'''

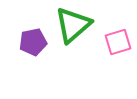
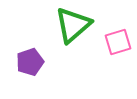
purple pentagon: moved 3 px left, 20 px down; rotated 8 degrees counterclockwise
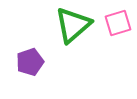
pink square: moved 19 px up
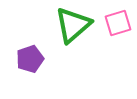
purple pentagon: moved 3 px up
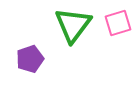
green triangle: rotated 12 degrees counterclockwise
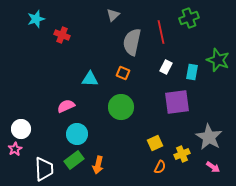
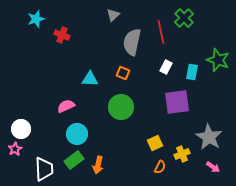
green cross: moved 5 px left; rotated 24 degrees counterclockwise
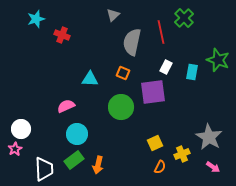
purple square: moved 24 px left, 10 px up
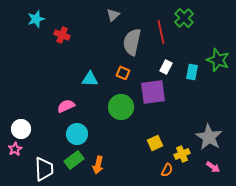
orange semicircle: moved 7 px right, 3 px down
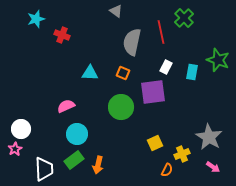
gray triangle: moved 3 px right, 4 px up; rotated 40 degrees counterclockwise
cyan triangle: moved 6 px up
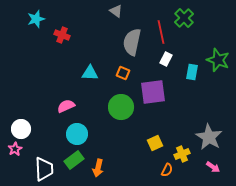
white rectangle: moved 8 px up
orange arrow: moved 3 px down
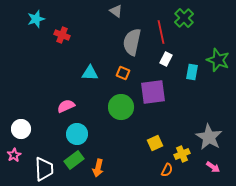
pink star: moved 1 px left, 6 px down
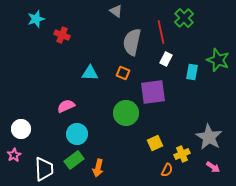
green circle: moved 5 px right, 6 px down
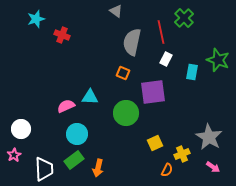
cyan triangle: moved 24 px down
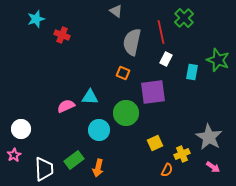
cyan circle: moved 22 px right, 4 px up
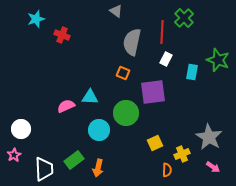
red line: moved 1 px right; rotated 15 degrees clockwise
orange semicircle: rotated 24 degrees counterclockwise
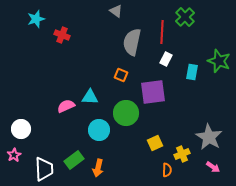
green cross: moved 1 px right, 1 px up
green star: moved 1 px right, 1 px down
orange square: moved 2 px left, 2 px down
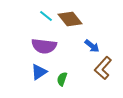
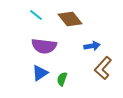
cyan line: moved 10 px left, 1 px up
blue arrow: rotated 49 degrees counterclockwise
blue triangle: moved 1 px right, 1 px down
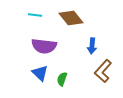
cyan line: moved 1 px left; rotated 32 degrees counterclockwise
brown diamond: moved 1 px right, 1 px up
blue arrow: rotated 105 degrees clockwise
brown L-shape: moved 3 px down
blue triangle: rotated 42 degrees counterclockwise
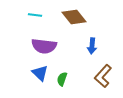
brown diamond: moved 3 px right, 1 px up
brown L-shape: moved 5 px down
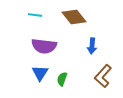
blue triangle: rotated 18 degrees clockwise
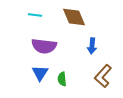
brown diamond: rotated 15 degrees clockwise
green semicircle: rotated 24 degrees counterclockwise
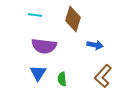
brown diamond: moved 1 px left, 2 px down; rotated 40 degrees clockwise
blue arrow: moved 3 px right, 1 px up; rotated 84 degrees counterclockwise
blue triangle: moved 2 px left
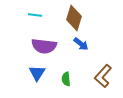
brown diamond: moved 1 px right, 1 px up
blue arrow: moved 14 px left, 1 px up; rotated 28 degrees clockwise
blue triangle: moved 1 px left
green semicircle: moved 4 px right
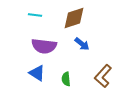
brown diamond: rotated 55 degrees clockwise
blue arrow: moved 1 px right
blue triangle: rotated 30 degrees counterclockwise
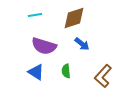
cyan line: rotated 16 degrees counterclockwise
purple semicircle: rotated 10 degrees clockwise
blue triangle: moved 1 px left, 1 px up
green semicircle: moved 8 px up
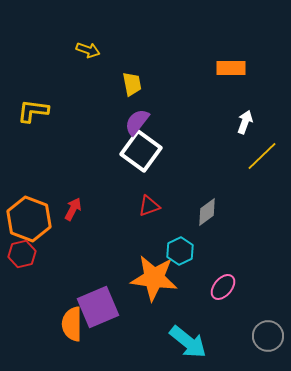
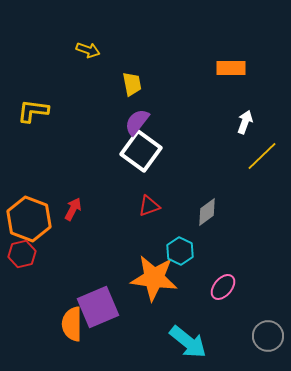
cyan hexagon: rotated 8 degrees counterclockwise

'''

**Problem to work on:**
Display each line of the records above that contains the word "orange".

**Task answer:**
orange semicircle: moved 7 px right, 3 px down
orange arrow: moved 3 px down
orange semicircle: rotated 24 degrees counterclockwise
orange square: moved 2 px left, 2 px down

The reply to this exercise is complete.